Output the lines below as a JSON list of strings, one string per line, skipping any blank lines. Start with the first line and end after the line that contains "purple trapezoid: rotated".

=== Supplied records ===

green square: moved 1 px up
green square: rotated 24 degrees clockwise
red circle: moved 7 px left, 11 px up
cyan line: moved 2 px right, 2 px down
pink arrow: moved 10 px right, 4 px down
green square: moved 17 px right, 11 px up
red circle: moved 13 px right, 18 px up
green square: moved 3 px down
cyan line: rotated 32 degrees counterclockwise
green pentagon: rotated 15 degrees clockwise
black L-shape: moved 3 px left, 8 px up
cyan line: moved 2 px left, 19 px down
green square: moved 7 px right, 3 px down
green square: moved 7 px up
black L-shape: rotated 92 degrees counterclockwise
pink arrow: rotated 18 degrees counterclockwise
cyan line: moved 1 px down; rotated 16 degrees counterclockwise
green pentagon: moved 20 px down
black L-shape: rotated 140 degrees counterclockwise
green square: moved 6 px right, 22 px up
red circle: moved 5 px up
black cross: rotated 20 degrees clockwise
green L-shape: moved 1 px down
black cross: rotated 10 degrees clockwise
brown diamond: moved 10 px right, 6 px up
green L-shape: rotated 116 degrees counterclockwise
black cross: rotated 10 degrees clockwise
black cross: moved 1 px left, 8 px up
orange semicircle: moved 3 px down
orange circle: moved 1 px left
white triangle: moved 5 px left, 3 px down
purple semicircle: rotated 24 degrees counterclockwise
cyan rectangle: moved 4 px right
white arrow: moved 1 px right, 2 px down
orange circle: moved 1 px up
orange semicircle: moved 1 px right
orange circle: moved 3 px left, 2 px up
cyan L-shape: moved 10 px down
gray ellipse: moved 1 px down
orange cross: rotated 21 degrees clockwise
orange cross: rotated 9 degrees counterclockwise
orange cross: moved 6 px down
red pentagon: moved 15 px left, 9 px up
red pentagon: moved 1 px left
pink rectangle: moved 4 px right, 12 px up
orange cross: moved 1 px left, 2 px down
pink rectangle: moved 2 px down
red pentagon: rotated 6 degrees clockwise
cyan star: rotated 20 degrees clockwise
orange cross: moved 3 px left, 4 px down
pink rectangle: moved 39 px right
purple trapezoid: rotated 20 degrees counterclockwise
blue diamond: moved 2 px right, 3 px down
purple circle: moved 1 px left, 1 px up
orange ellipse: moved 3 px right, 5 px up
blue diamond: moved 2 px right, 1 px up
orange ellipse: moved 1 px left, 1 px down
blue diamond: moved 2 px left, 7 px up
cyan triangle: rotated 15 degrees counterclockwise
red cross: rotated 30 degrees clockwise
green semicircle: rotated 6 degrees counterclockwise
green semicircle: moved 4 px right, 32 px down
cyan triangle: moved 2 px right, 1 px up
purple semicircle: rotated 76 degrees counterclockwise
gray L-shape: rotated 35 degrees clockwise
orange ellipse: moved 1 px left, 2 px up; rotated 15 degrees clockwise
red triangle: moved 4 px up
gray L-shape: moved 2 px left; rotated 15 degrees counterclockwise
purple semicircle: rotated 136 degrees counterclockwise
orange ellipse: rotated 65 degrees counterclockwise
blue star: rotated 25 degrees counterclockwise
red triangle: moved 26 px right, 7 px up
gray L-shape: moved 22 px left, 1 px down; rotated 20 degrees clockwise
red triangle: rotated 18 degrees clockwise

===

• [Task output]:
[
  "green square: moved 1 px up",
  "green square: rotated 24 degrees clockwise",
  "red circle: moved 7 px left, 11 px up",
  "cyan line: moved 2 px right, 2 px down",
  "pink arrow: moved 10 px right, 4 px down",
  "green square: moved 17 px right, 11 px up",
  "red circle: moved 13 px right, 18 px up",
  "green square: moved 3 px down",
  "cyan line: rotated 32 degrees counterclockwise",
  "green pentagon: rotated 15 degrees clockwise",
  "black L-shape: moved 3 px left, 8 px up",
  "cyan line: moved 2 px left, 19 px down",
  "green square: moved 7 px right, 3 px down",
  "green square: moved 7 px up",
  "black L-shape: rotated 92 degrees counterclockwise",
  "pink arrow: rotated 18 degrees counterclockwise",
  "cyan line: moved 1 px down; rotated 16 degrees counterclockwise",
  "green pentagon: moved 20 px down",
  "black L-shape: rotated 140 degrees counterclockwise",
  "green square: moved 6 px right, 22 px up",
  "red circle: moved 5 px up",
  "black cross: rotated 20 degrees clockwise",
  "green L-shape: moved 1 px down",
  "black cross: rotated 10 degrees clockwise",
  "brown diamond: moved 10 px right, 6 px up",
  "green L-shape: rotated 116 degrees counterclockwise",
  "black cross: rotated 10 degrees clockwise",
  "black cross: moved 1 px left, 8 px up",
  "orange semicircle: moved 3 px down",
  "orange circle: moved 1 px left",
  "white triangle: moved 5 px left, 3 px down",
  "purple semicircle: rotated 24 degrees counterclockwise",
  "cyan rectangle: moved 4 px right",
  "white arrow: moved 1 px right, 2 px down",
  "orange circle: moved 1 px up",
  "orange semicircle: moved 1 px right",
  "orange circle: moved 3 px left, 2 px up",
  "cyan L-shape: moved 10 px down",
  "gray ellipse: moved 1 px down",
  "orange cross: rotated 21 degrees clockwise",
  "orange cross: rotated 9 degrees counterclockwise",
  "orange cross: moved 6 px down",
  "red pentagon: moved 15 px left, 9 px up",
  "red pentagon: moved 1 px left",
  "pink rectangle: moved 4 px right, 12 px up",
  "orange cross: moved 1 px left, 2 px down",
  "pink rectangle: moved 2 px down",
  "red pentagon: rotated 6 degrees clockwise",
  "cyan star: rotated 20 degrees clockwise",
  "orange cross: moved 3 px left, 4 px down",
  "pink rectangle: moved 39 px right",
  "purple trapezoid: rotated 20 degrees counterclockwise"
]